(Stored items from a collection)
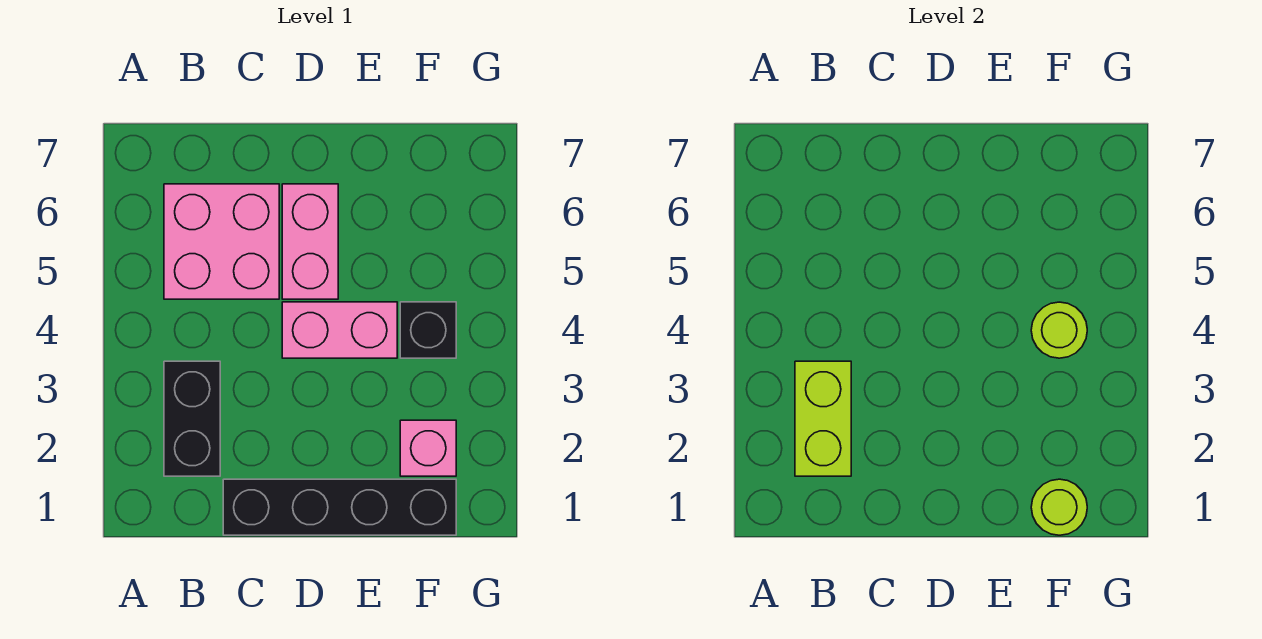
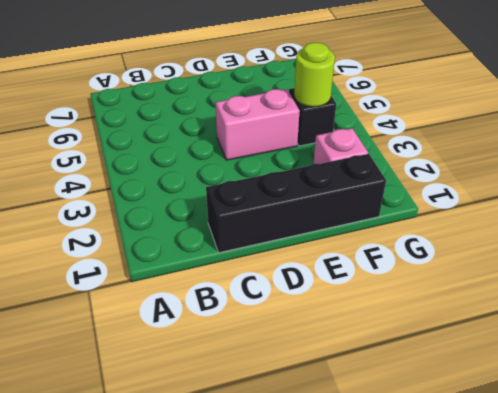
none -> black brick B2:B3 level 1
none -> pink brick B5:C6 level 1

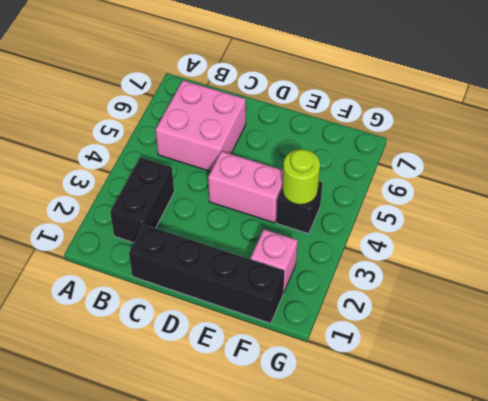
none -> pink brick D5:D6 level 1
none -> lime brick B2:B3 level 2

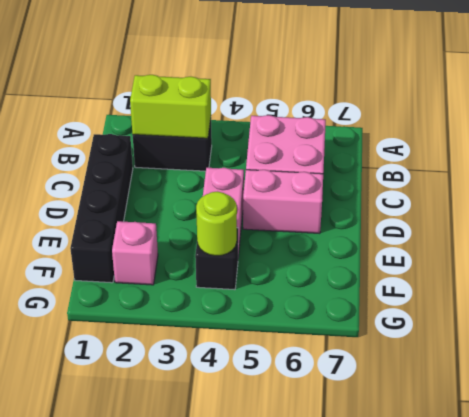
none -> lime round brick F1 level 2

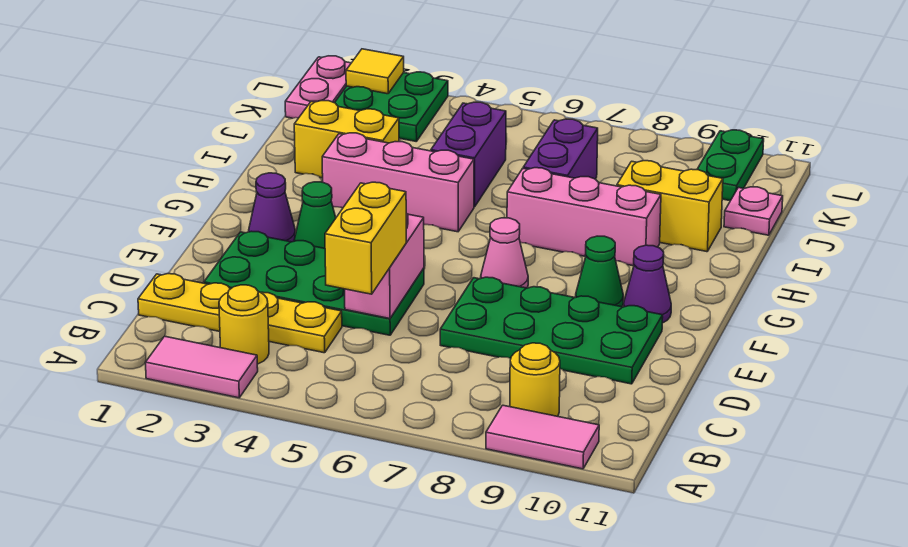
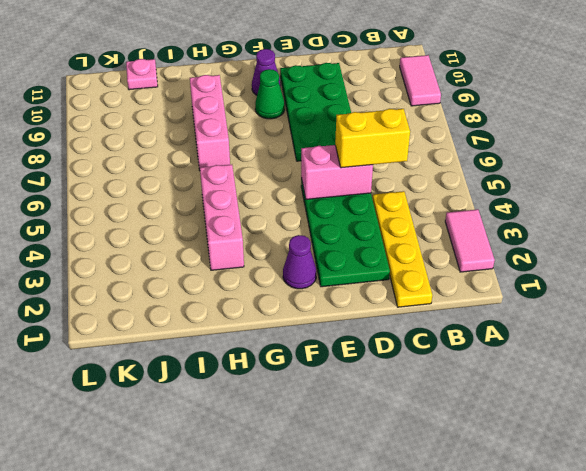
none -> yellow round brick B3 level 1
none -> yellow round brick B9 level 1
none -> green cone F3 level 1

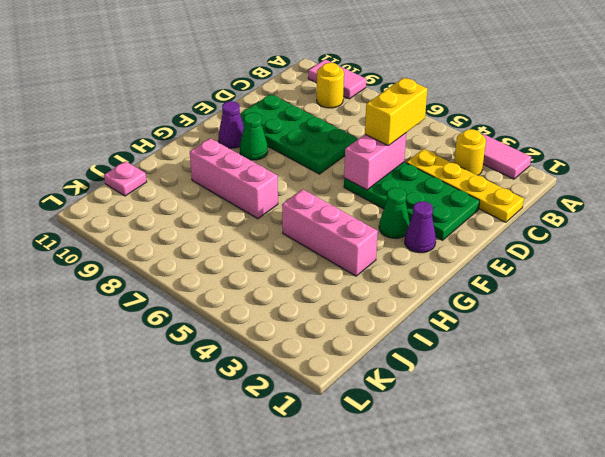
none -> pink cone F7 level 1
none -> yellow brick I2:I3 level 1
none -> purple brick I5:J5 level 1

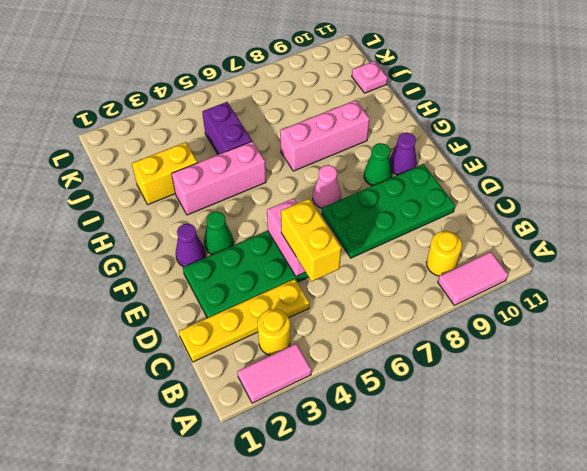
none -> purple brick I7:J7 level 1
none -> yellow brick I9:I10 level 1
none -> pink plate K1:L1 level 1

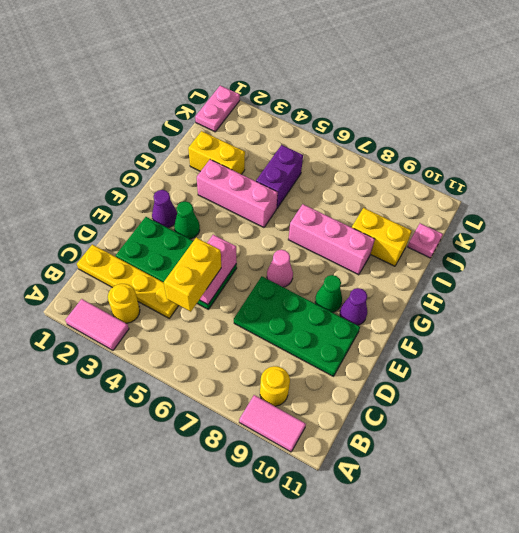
none -> purple brick I7:J7 level 1
none -> green plate K2:L3 level 1
none -> green plate K10:L10 level 1

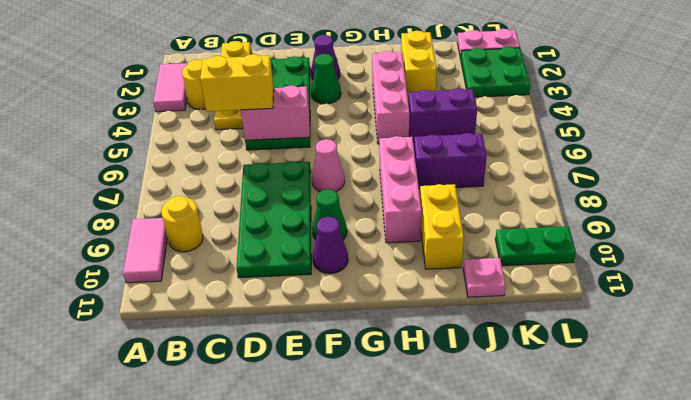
none -> yellow tile L2 level 2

Task description: Set every record down again verbatim, without pictures.

Exercise output:
none -> black brick B2:B3 level 1
none -> pink brick B5:C6 level 1

none -> pink brick D5:D6 level 1
none -> lime brick B2:B3 level 2

none -> lime round brick F1 level 2

none -> yellow round brick B3 level 1
none -> yellow round brick B9 level 1
none -> green cone F3 level 1

none -> pink cone F7 level 1
none -> yellow brick I2:I3 level 1
none -> purple brick I5:J5 level 1

none -> purple brick I7:J7 level 1
none -> yellow brick I9:I10 level 1
none -> pink plate K1:L1 level 1

none -> purple brick I7:J7 level 1
none -> green plate K2:L3 level 1
none -> green plate K10:L10 level 1

none -> yellow tile L2 level 2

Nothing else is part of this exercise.